## Records
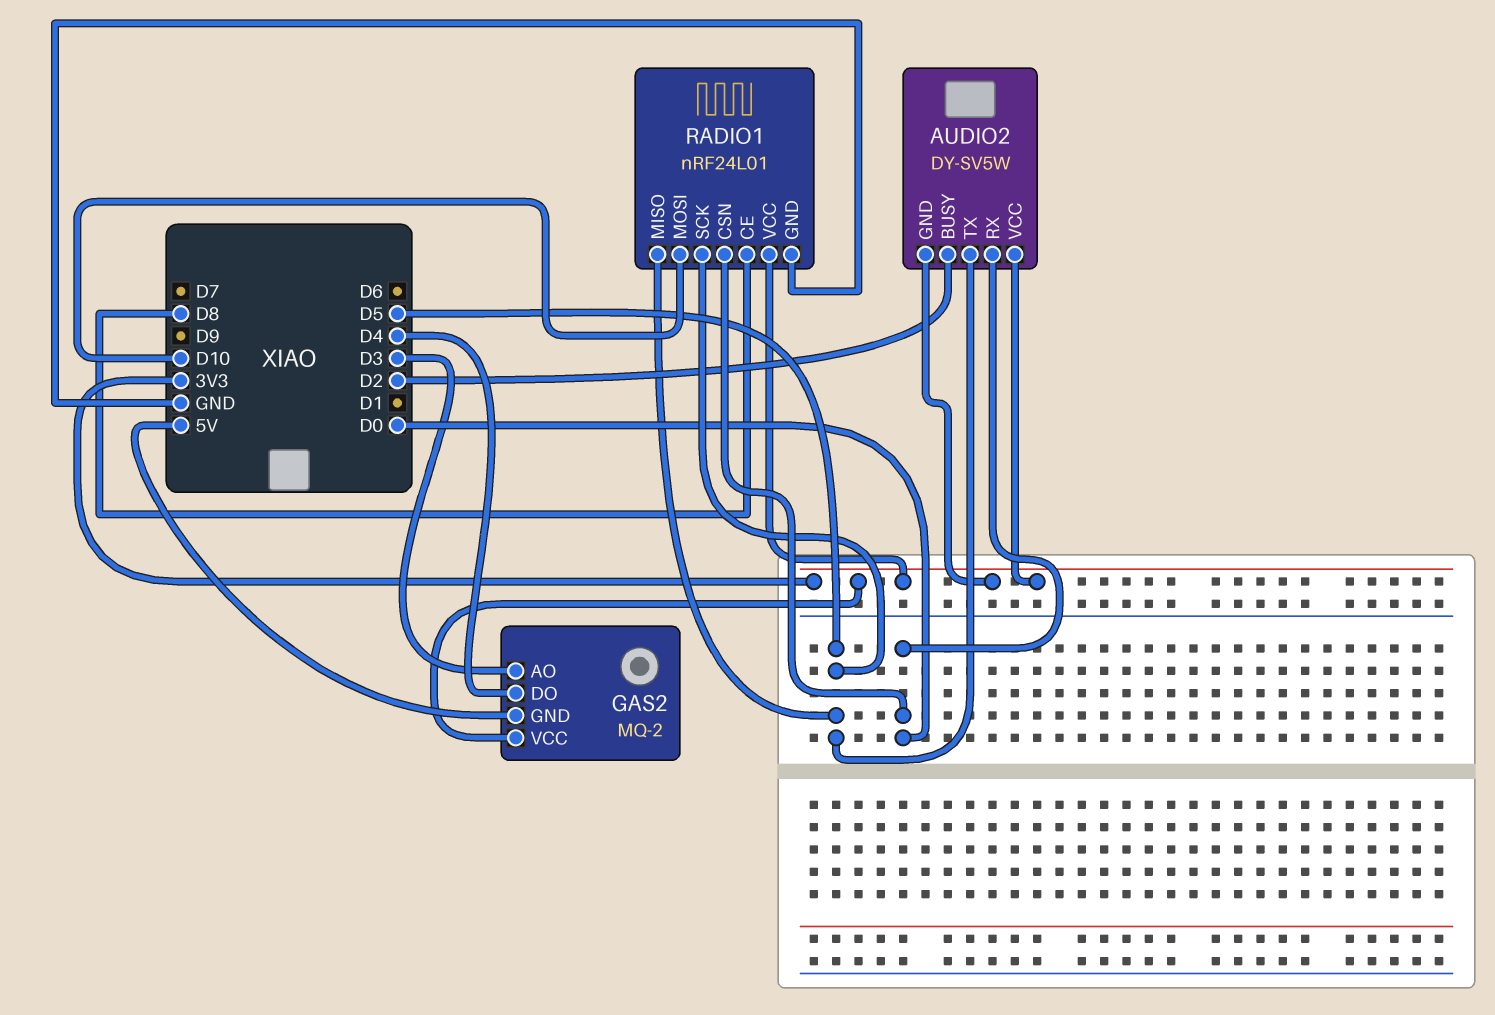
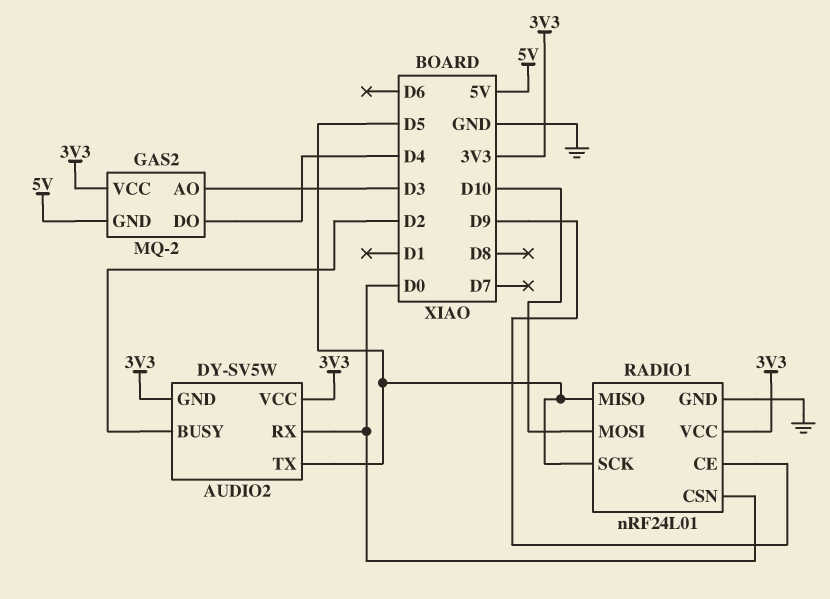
RADIO1 pin CE: D8 -> D9

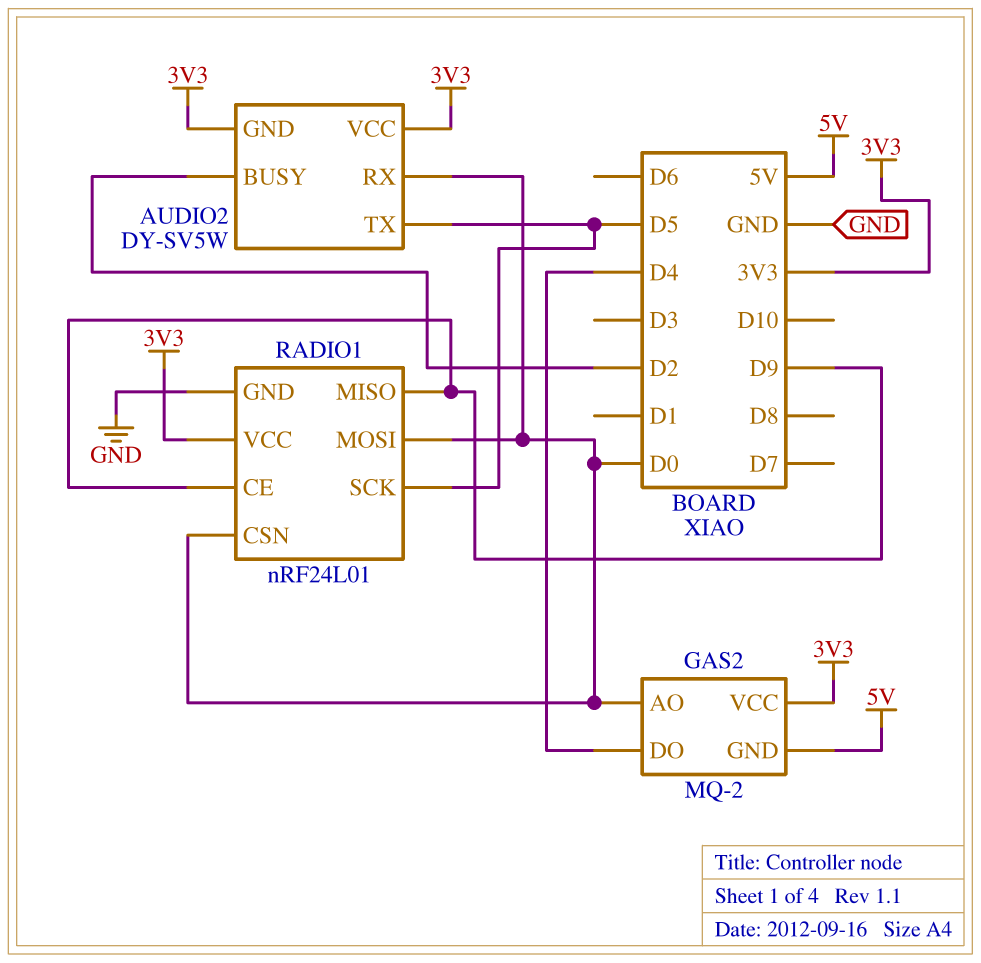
GAS2 pin AO: D3 -> D0
RADIO1 pin MISO: D5 -> D9
RADIO1 pin MOSI: D10 -> D0

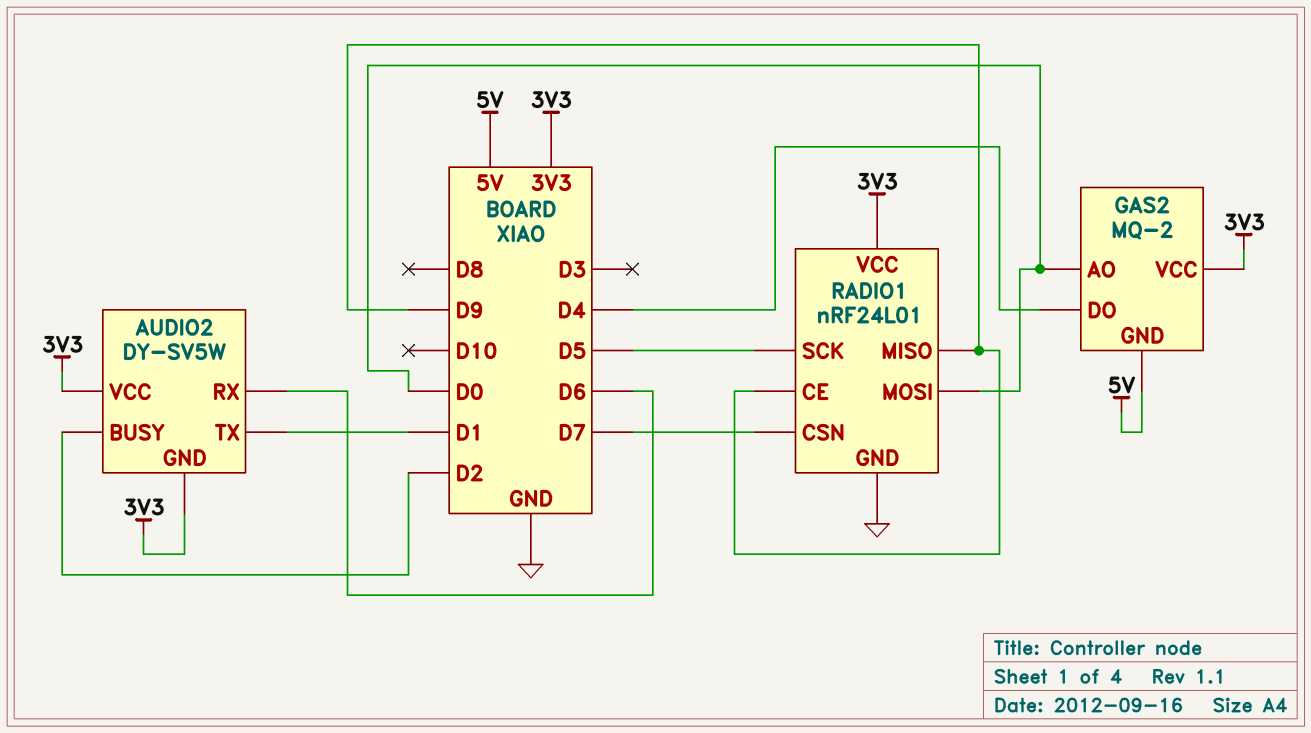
AUDIO2 pin RX: D0 -> D6
AUDIO2 pin TX: D5 -> D1
RADIO1 pin CSN: D0 -> D7

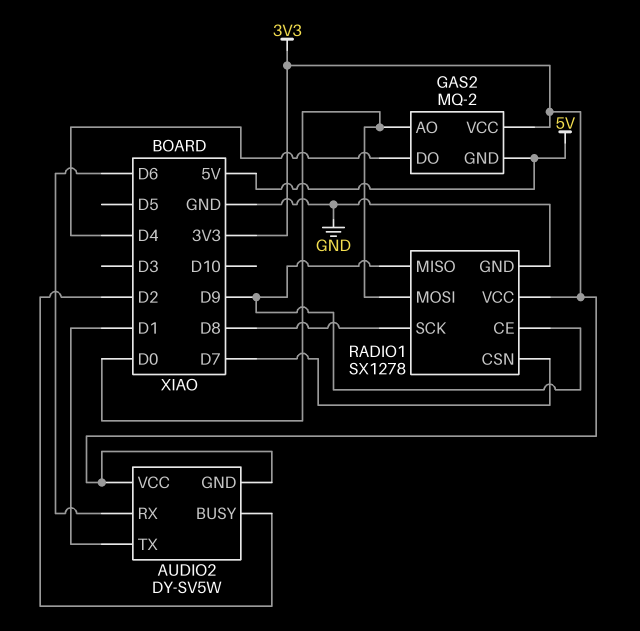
RADIO1: nRF24L01 -> SX1278
RADIO1 pin SCK: D5 -> D8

## Task instructions
Set down the line containing "RADIO1 pin CSN: D0 -> D7", then every later line through the end of the material, exactly as written; omit any picture.

## Expected output
RADIO1 pin CSN: D0 -> D7

RADIO1: nRF24L01 -> SX1278
RADIO1 pin SCK: D5 -> D8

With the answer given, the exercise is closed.